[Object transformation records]
-- Opening Marker --

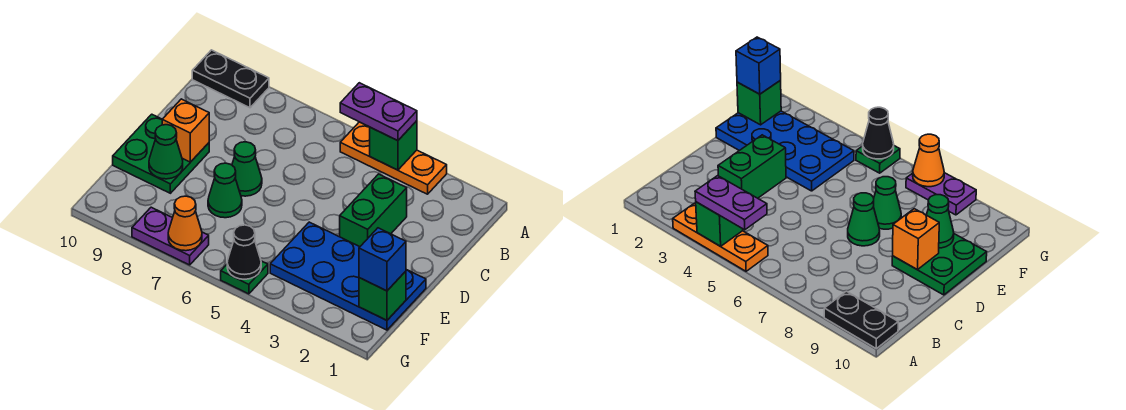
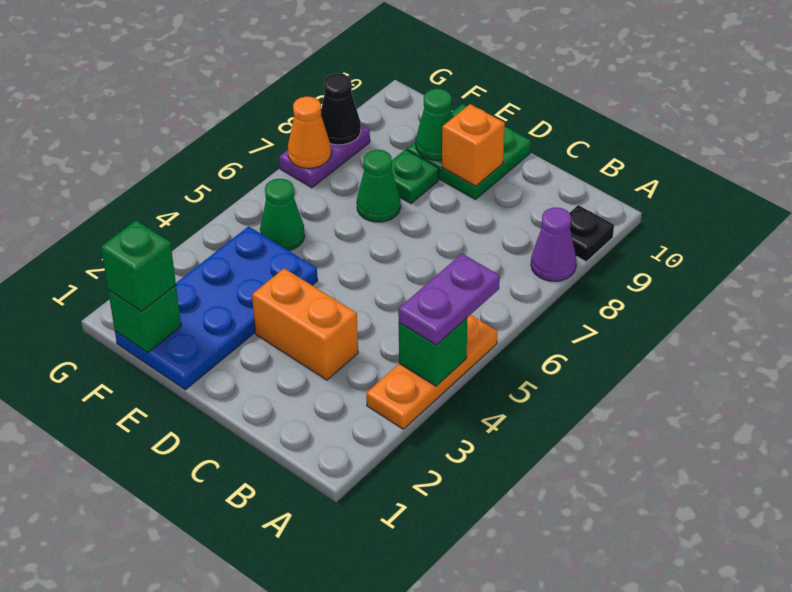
none -> purple cone A8 level 1
black plate A9:A10 level 1 -> black plate A9 level 1
green brick C3:D3 level 1 -> orange brick C3:D3 level 1
green cone D7 level 1 -> green cone F5 level 1
blue brick F1 level 3 -> green brick F1 level 3
green plate G5 level 1 -> green plate E8 level 1
black cone G5 level 2 -> black cone G8 level 2

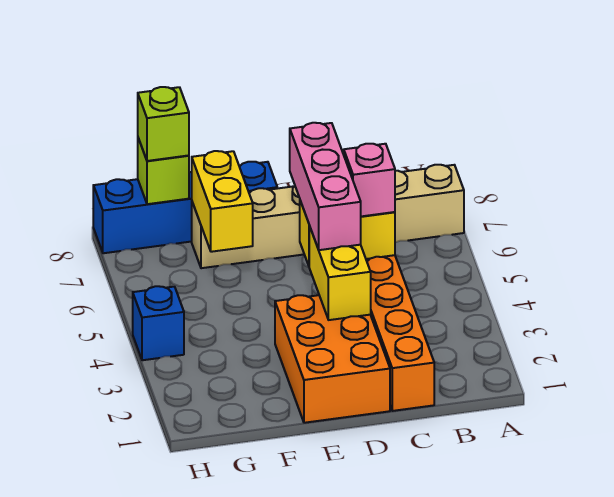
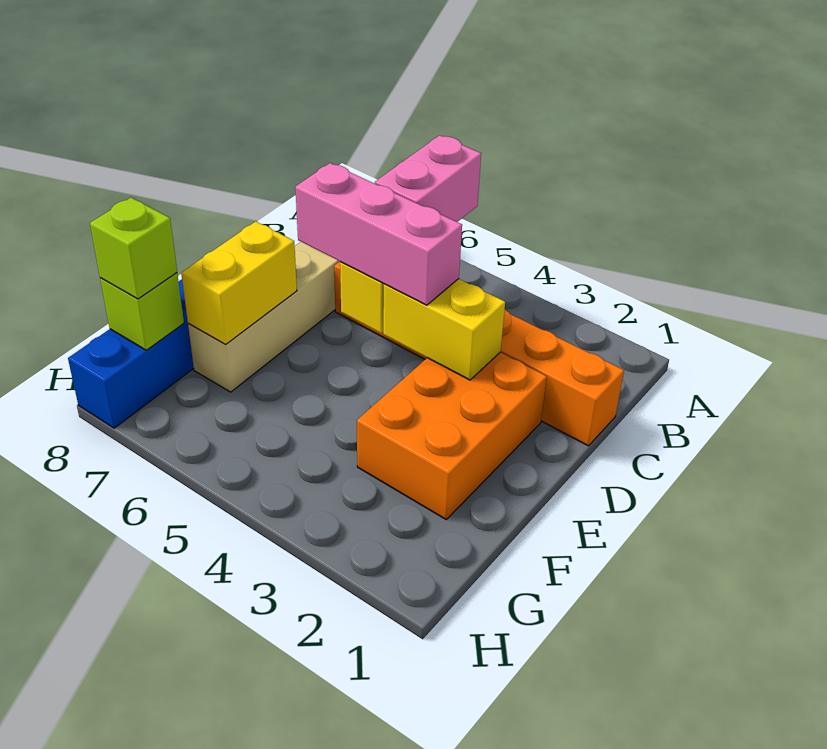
pink brick C5 level 3 -> pink brick B5:C5 level 3
orange brick D1:E3 level 1 -> orange brick D2:F3 level 1
yellow brick F6:F7 level 2 -> yellow brick E7:F7 level 2
blue brick H4 level 1 -> none

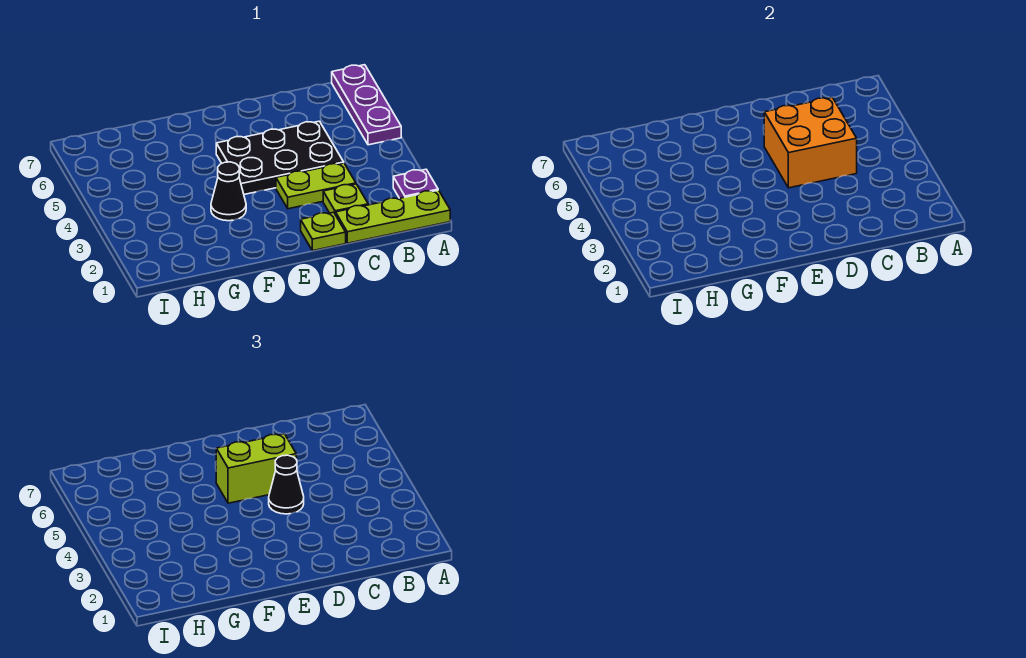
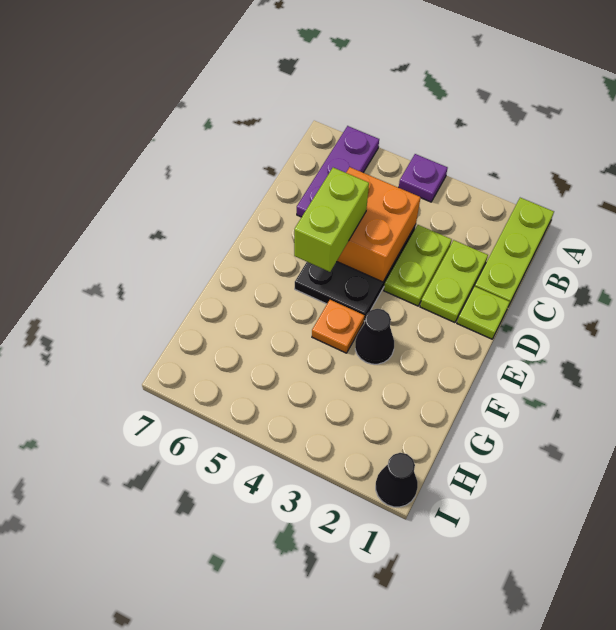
purple plate A2 level 1 -> purple plate A4 level 1
purple plate A5:A7 level 1 -> purple plate A6:C6 level 1
lime plate C2 level 1 -> lime plate C2:D2 level 1
black cone D4 level 3 -> black cone I1 level 1
none -> orange plate F4 level 1

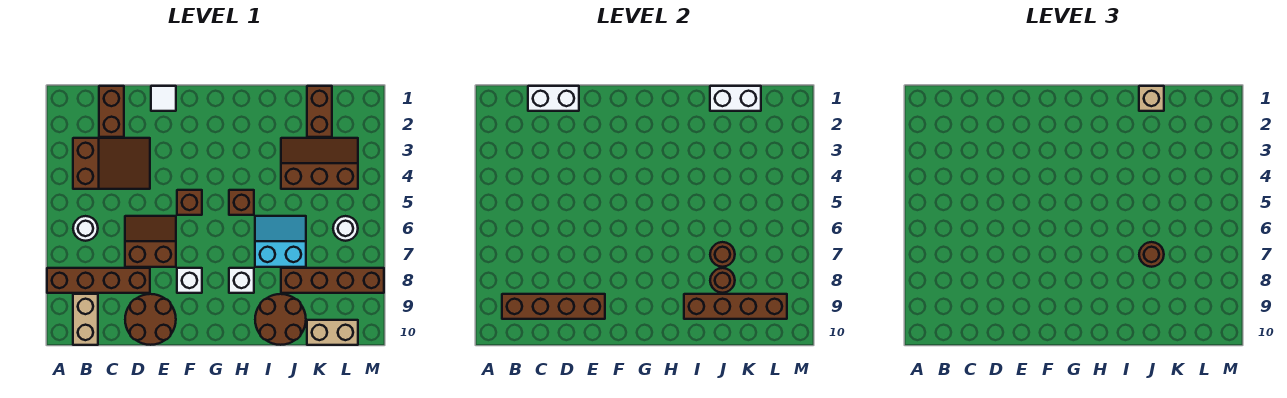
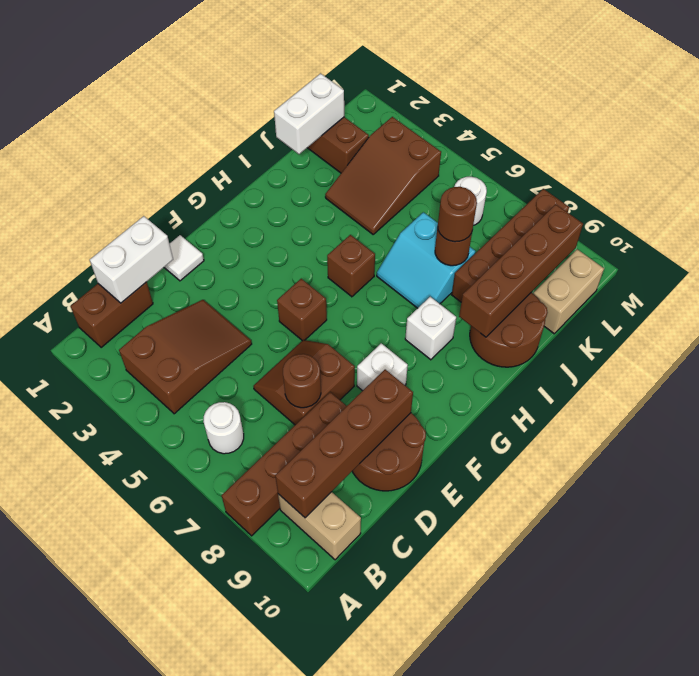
brown brick C1:C2 level 1 -> brown brick B1:C1 level 1
cyan slope I6:J7 level 1 top 7 -> cyan slope I6:J7 level 1 top J
tan brick J1 level 3 -> none
brown slope J3:L4 level 1 top 4 -> brown slope J3:L4 level 1 top L
brown round brick J8 level 2 -> brown round brick D7 level 2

-- Closing Marker --

(Assignment):
Restate exactly each line of the data from the one bearing "brown brick C1:C2" to the end, and add nothing.

(Response for this exercise):
brown brick C1:C2 level 1 -> brown brick B1:C1 level 1
cyan slope I6:J7 level 1 top 7 -> cyan slope I6:J7 level 1 top J
tan brick J1 level 3 -> none
brown slope J3:L4 level 1 top 4 -> brown slope J3:L4 level 1 top L
brown round brick J8 level 2 -> brown round brick D7 level 2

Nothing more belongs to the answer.